** Opening Record excerpts block **

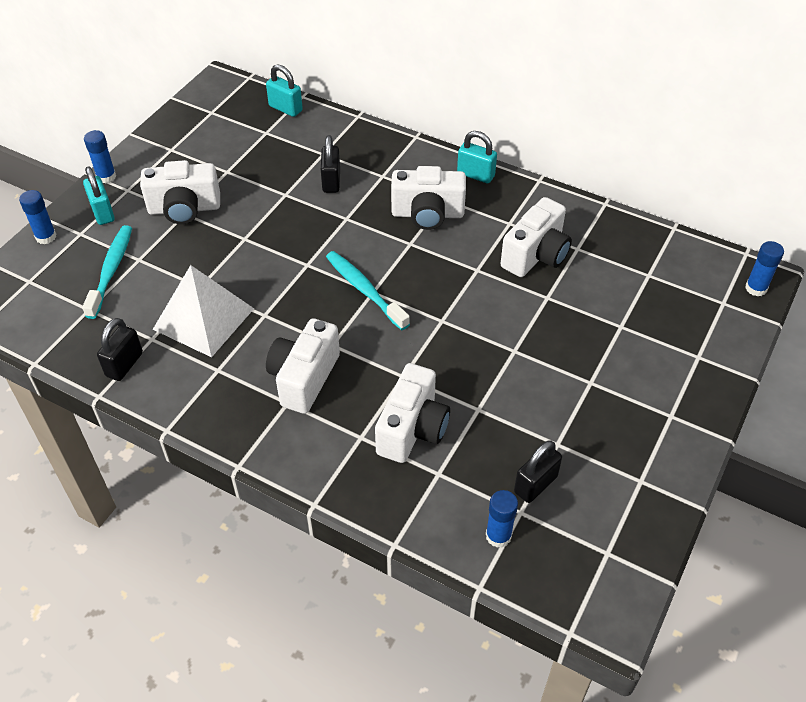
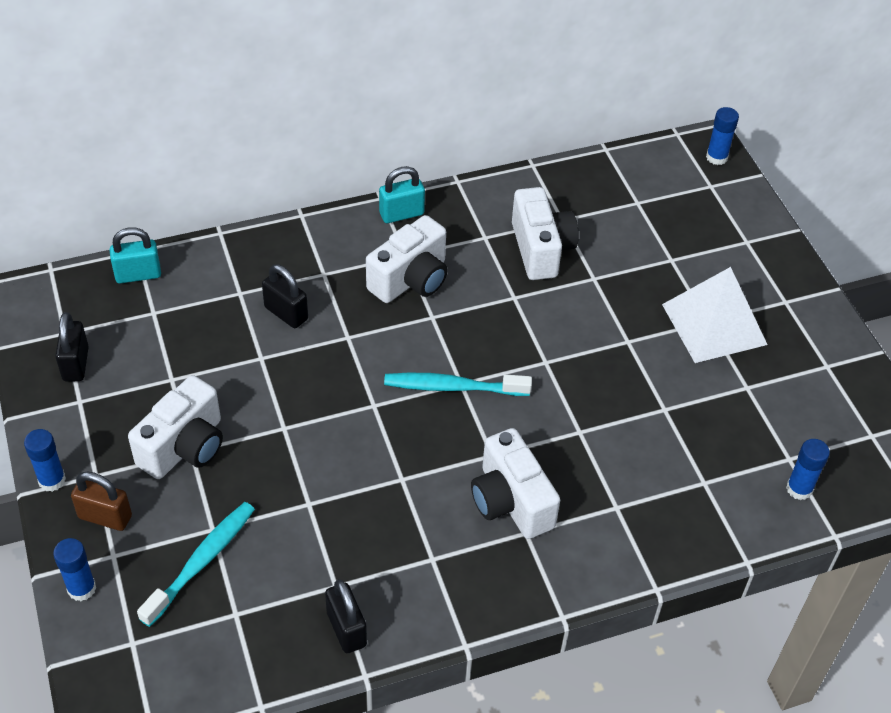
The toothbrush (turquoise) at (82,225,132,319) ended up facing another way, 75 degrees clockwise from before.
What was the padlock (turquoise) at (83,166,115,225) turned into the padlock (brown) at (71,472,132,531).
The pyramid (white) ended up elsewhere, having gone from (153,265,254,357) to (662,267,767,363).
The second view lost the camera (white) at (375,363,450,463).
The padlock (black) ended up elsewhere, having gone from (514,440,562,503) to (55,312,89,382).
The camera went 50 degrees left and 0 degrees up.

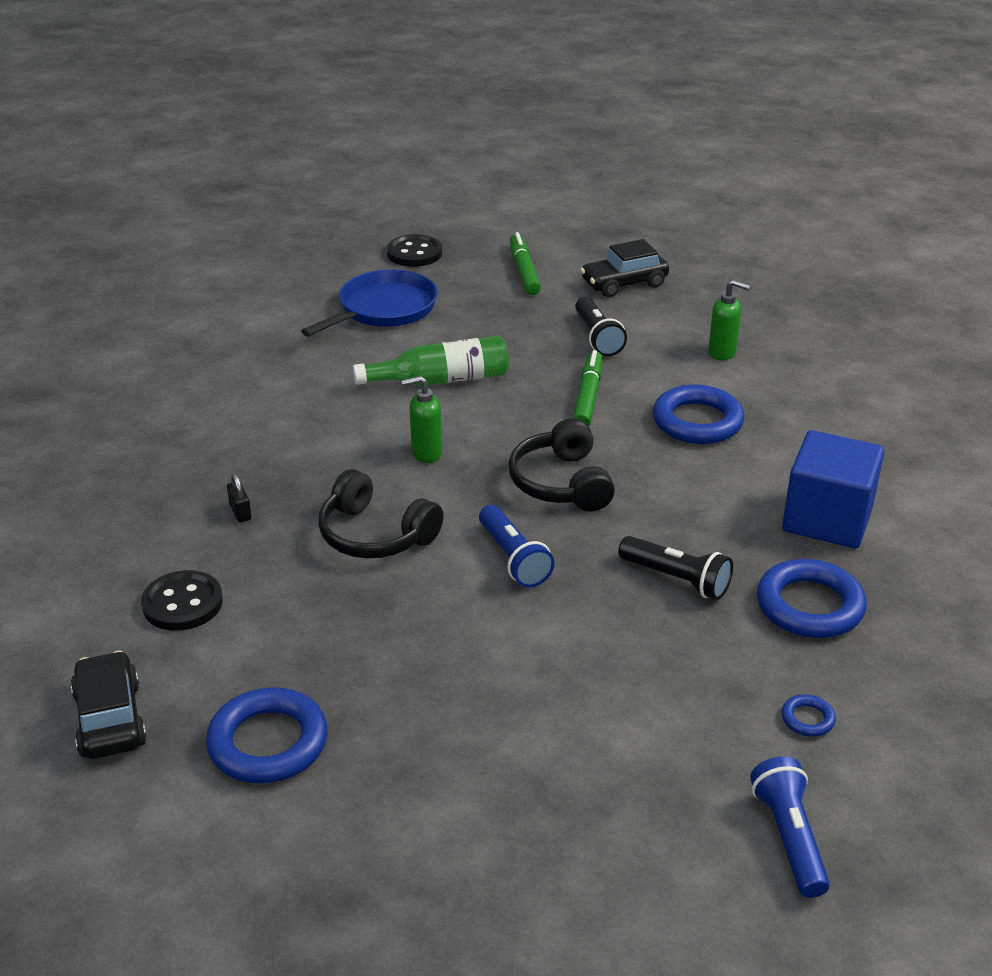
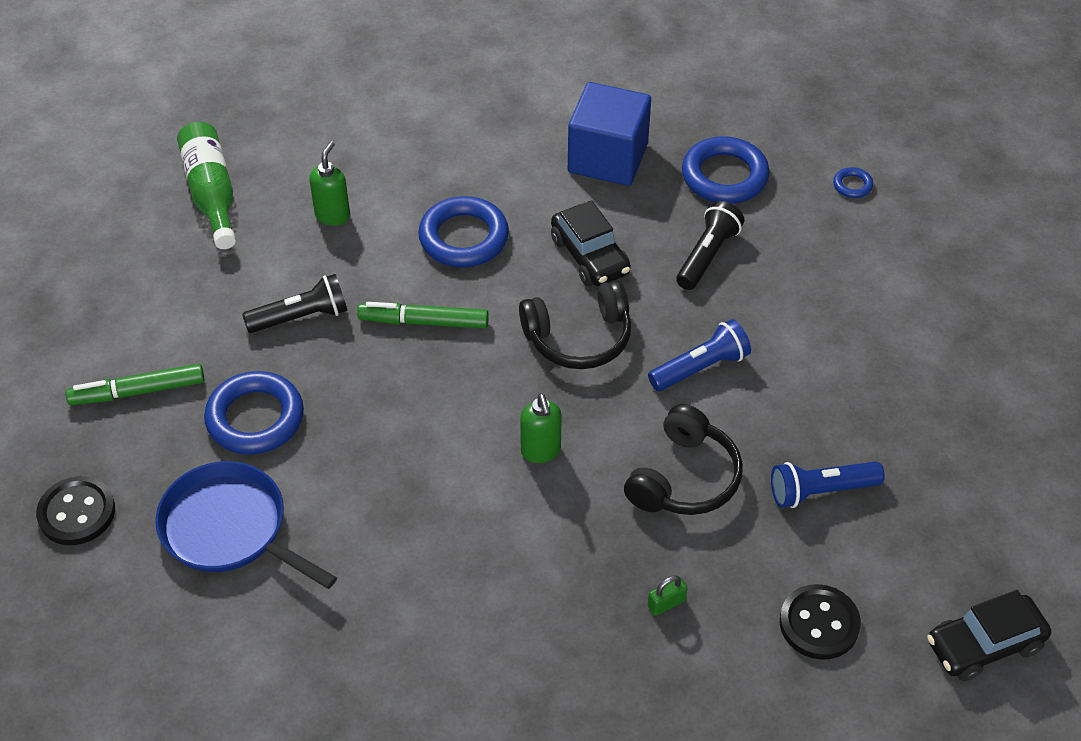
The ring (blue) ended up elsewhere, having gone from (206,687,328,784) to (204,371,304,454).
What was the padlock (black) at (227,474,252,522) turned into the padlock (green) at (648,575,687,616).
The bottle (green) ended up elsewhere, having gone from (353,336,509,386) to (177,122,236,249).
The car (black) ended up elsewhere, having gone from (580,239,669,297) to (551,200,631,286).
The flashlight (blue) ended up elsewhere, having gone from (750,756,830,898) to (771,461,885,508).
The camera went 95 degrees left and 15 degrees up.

** Closing Record excerpts block **
** Opening Record excerpts block **

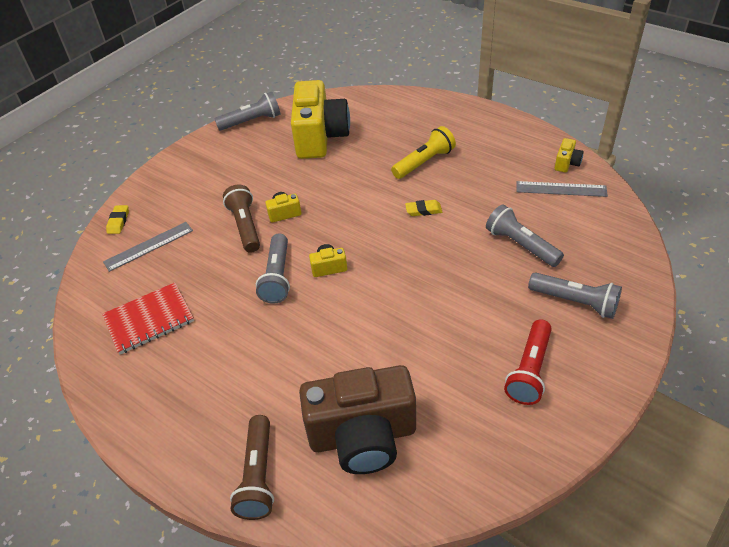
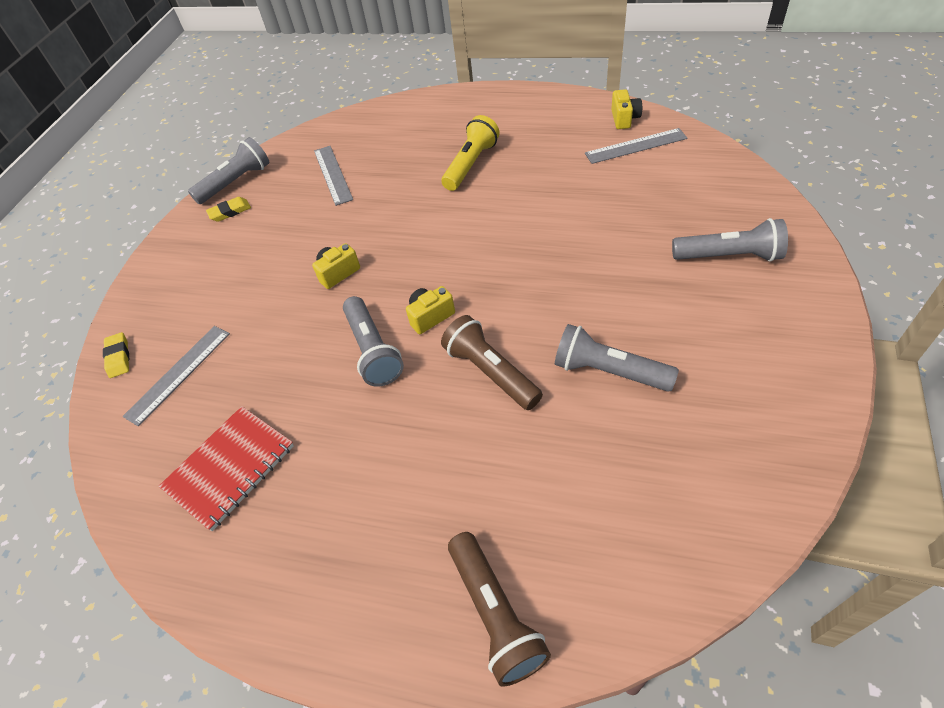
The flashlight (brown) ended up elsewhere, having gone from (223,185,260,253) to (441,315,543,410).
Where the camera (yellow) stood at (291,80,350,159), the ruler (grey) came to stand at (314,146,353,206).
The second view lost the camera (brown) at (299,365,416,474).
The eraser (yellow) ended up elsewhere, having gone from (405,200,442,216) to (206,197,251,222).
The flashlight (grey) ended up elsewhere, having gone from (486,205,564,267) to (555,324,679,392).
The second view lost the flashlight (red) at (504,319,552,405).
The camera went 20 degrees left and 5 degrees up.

** Closing Record excerpts block **

Problem statement: Copy each line of the entries that includes the word "white".

Solution for this problem:
The pyramid (white) ended up elsewhere, having gone from (153,265,254,357) to (662,267,767,363).
The second view lost the camera (white) at (375,363,450,463).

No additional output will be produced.